Aim of the task> Among the records below, find the line with "black triangle: (94, 90) -> (99, 66), moved" and the line with "purple cross: (60, 26) -> (135, 76), moved". Set down both and every line between, exactly and with no pictures, but nothing else.

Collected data

###

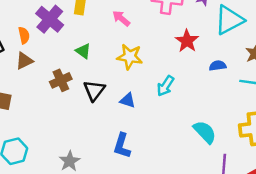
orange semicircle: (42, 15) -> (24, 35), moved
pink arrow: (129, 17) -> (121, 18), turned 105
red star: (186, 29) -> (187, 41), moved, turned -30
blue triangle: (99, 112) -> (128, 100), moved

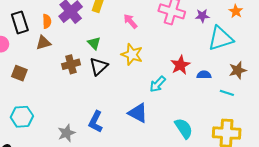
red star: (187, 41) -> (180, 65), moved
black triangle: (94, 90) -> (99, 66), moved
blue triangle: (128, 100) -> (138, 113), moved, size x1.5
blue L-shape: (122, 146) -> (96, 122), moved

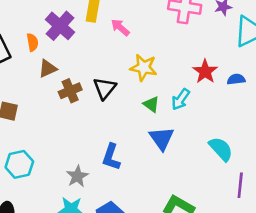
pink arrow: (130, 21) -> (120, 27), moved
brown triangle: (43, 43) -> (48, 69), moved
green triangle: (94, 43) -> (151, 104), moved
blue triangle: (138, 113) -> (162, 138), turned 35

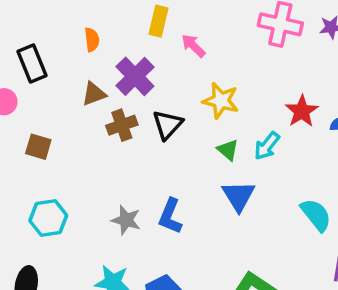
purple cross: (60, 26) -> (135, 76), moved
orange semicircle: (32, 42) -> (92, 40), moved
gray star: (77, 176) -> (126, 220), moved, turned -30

###

Solution to this problem>
black triangle: (94, 90) -> (99, 66), moved
blue triangle: (128, 100) -> (138, 113), moved, size x1.5
blue L-shape: (122, 146) -> (96, 122), moved

pink arrow: (130, 21) -> (120, 27), moved
brown triangle: (43, 43) -> (48, 69), moved
green triangle: (94, 43) -> (151, 104), moved
blue triangle: (138, 113) -> (162, 138), turned 35

purple cross: (60, 26) -> (135, 76), moved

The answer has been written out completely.